(RECORD SET)

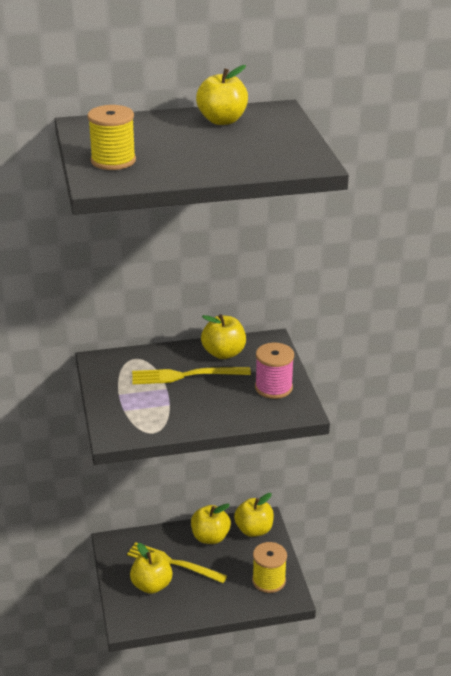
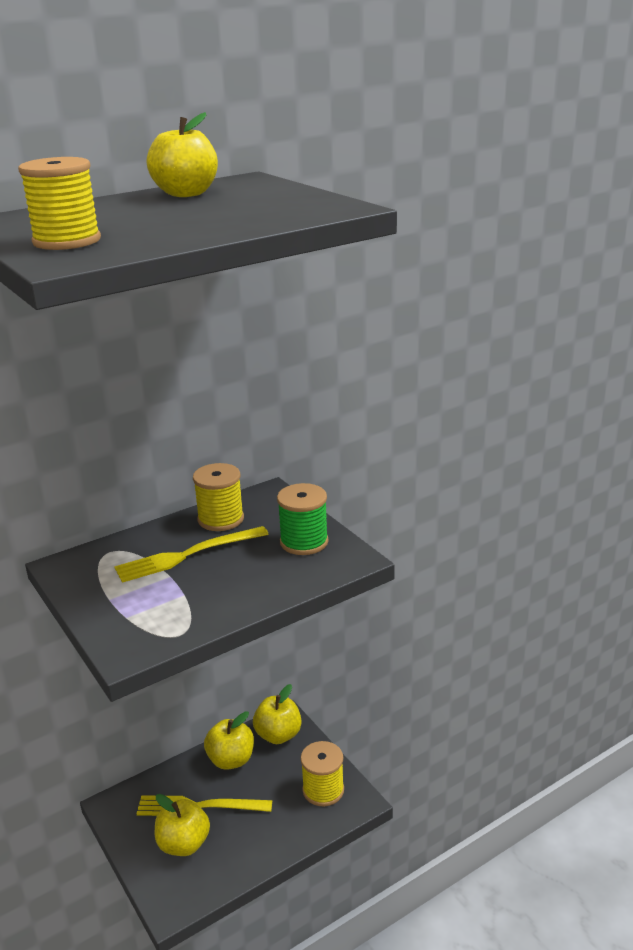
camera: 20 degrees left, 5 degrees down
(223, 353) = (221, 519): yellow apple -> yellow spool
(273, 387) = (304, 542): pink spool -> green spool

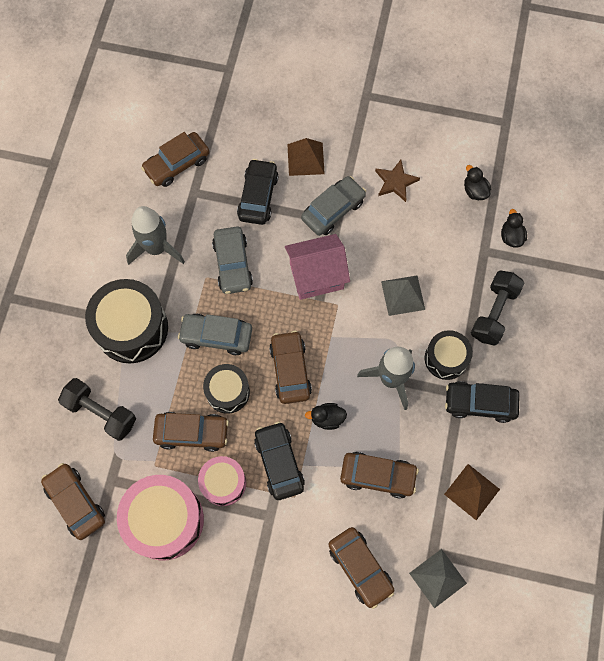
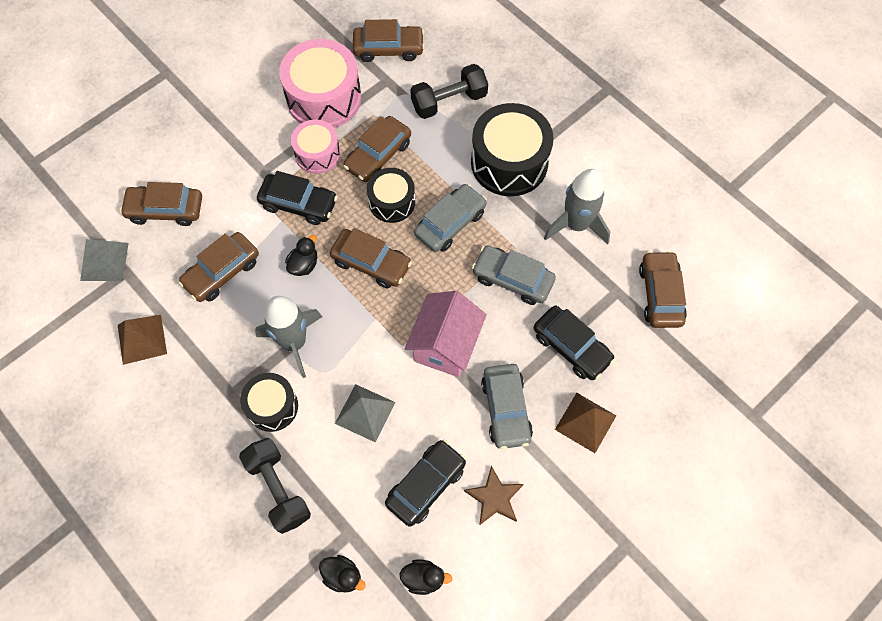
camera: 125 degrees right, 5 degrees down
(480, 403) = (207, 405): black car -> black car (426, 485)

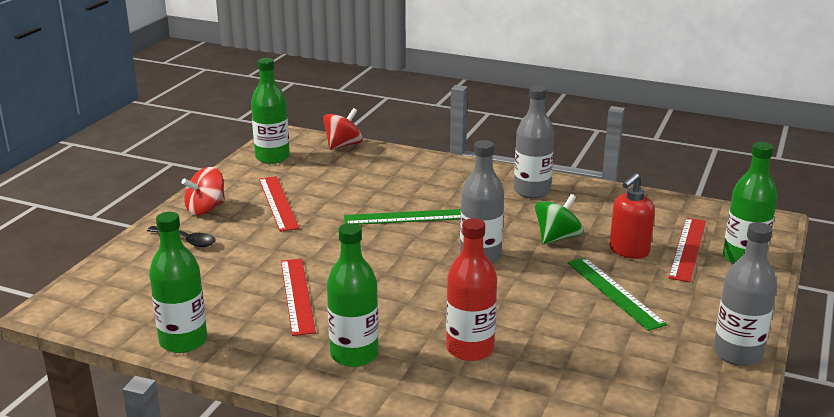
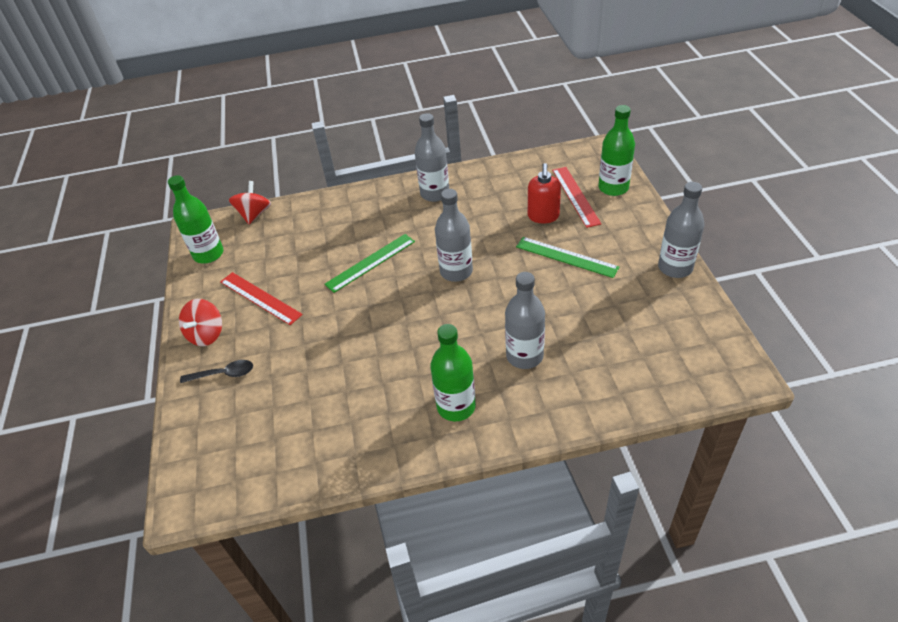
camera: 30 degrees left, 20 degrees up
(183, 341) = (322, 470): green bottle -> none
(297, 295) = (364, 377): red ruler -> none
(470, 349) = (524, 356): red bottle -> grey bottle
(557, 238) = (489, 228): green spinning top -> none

(End RECORD SET)

• _WHAT YOU ARE ASKED TO DO_:
The copy must match every line of the data exactly and contain no pictures.

• _ANSWER FOR THIS EXERCISE_:
camera: 20 degrees left, 5 degrees down
(223, 353) = (221, 519): yellow apple -> yellow spool
(273, 387) = (304, 542): pink spool -> green spool

camera: 125 degrees right, 5 degrees down
(480, 403) = (207, 405): black car -> black car (426, 485)

camera: 30 degrees left, 20 degrees up
(183, 341) = (322, 470): green bottle -> none
(297, 295) = (364, 377): red ruler -> none
(470, 349) = (524, 356): red bottle -> grey bottle
(557, 238) = (489, 228): green spinning top -> none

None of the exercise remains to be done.